» Assignment
If a line in the following entries contains the string "tape", it counts toward the total; report only that total.

----------

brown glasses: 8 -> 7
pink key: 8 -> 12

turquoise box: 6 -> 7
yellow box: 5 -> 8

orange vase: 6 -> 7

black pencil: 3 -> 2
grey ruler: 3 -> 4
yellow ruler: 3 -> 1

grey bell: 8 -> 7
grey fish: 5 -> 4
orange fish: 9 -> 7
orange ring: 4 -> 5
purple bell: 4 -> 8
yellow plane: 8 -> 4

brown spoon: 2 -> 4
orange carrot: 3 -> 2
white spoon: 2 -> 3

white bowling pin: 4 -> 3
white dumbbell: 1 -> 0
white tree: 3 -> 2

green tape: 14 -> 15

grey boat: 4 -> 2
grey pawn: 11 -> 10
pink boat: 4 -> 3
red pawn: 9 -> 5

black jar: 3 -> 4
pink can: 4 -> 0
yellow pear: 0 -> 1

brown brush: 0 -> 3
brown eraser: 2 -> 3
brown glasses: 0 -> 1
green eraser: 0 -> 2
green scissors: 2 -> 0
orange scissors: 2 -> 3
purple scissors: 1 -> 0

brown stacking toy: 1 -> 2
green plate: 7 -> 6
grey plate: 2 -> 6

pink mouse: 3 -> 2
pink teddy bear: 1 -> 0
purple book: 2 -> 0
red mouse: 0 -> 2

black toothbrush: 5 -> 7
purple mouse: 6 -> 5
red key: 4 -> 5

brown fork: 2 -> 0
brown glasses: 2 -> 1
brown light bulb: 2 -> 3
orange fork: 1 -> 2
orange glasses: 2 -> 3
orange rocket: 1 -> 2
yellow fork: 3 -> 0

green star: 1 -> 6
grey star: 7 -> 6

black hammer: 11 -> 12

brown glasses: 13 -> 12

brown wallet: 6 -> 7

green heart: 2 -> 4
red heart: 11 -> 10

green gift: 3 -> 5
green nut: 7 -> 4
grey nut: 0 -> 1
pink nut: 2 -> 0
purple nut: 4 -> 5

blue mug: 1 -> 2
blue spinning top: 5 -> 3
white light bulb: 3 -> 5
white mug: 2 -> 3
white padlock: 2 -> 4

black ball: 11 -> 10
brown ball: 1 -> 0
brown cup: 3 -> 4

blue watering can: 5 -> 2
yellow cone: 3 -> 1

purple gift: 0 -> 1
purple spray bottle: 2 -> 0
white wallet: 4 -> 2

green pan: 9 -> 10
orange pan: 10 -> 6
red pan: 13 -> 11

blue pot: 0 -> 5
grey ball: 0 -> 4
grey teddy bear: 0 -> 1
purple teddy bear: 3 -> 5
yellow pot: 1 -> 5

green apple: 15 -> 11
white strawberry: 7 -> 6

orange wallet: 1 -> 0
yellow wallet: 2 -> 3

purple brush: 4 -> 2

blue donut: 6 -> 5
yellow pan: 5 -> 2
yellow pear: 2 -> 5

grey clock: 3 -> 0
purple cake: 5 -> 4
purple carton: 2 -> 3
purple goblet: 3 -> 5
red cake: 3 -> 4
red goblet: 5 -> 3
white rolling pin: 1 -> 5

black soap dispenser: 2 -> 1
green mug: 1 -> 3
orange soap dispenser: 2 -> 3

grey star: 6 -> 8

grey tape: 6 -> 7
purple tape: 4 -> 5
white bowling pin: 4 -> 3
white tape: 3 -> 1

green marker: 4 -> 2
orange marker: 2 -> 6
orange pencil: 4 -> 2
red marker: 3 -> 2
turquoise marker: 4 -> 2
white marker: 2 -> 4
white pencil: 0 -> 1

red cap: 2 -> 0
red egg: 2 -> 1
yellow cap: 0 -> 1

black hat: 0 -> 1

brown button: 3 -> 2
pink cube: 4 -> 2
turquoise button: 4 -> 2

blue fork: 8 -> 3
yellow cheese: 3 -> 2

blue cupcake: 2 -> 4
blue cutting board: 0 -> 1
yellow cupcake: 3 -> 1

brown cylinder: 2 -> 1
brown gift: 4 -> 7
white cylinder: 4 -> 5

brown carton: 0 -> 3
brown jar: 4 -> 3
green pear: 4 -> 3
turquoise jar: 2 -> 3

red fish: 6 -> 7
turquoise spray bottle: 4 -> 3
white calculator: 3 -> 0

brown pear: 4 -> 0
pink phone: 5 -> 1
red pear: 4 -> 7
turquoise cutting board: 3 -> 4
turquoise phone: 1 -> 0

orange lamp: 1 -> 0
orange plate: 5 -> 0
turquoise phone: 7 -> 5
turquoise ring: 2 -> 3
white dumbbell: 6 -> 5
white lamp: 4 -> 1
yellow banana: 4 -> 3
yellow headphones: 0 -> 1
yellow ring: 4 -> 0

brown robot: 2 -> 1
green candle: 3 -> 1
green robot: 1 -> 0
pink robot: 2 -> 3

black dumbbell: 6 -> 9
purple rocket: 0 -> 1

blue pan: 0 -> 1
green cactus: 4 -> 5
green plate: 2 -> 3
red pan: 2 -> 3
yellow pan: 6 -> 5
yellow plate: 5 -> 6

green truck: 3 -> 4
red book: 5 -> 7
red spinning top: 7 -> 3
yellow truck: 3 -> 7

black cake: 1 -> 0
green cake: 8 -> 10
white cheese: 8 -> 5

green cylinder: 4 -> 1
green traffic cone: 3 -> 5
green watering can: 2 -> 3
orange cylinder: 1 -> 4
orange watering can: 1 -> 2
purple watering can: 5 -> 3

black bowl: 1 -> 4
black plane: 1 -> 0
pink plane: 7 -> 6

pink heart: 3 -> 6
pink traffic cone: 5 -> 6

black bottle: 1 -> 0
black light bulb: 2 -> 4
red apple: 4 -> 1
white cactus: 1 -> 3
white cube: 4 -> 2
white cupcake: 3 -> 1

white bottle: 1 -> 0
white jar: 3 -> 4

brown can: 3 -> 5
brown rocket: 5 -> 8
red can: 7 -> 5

----------

» Output below
4